> Work item
Once the pictures are set aside, transcribe the remaining data exactly.

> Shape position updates
——
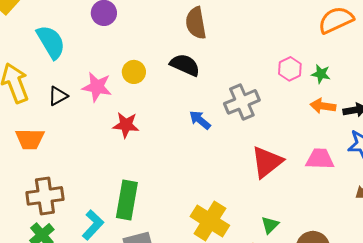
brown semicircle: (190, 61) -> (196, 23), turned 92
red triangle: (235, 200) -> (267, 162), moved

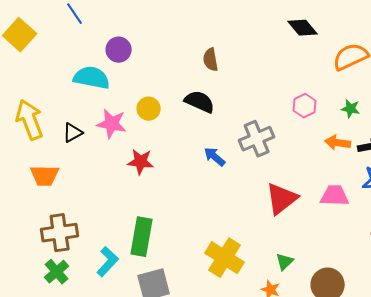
brown semicircle: (196, 23) -> (211, 60), size x0.7
cyan semicircle: (51, 42) -> (92, 78), moved, turned -48
green star: (321, 74) -> (351, 109), moved

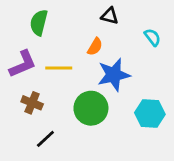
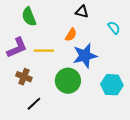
green semicircle: (39, 23) -> (29, 17), turned -36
——
> Output of the exercise
brown semicircle: (190, 61) -> (196, 23), turned 92
red triangle: (235, 200) -> (267, 162), moved

brown semicircle: (196, 23) -> (211, 60), size x0.7
cyan semicircle: (51, 42) -> (92, 78), moved, turned -48
green star: (321, 74) -> (351, 109), moved

green semicircle: (39, 23) -> (29, 17), turned -36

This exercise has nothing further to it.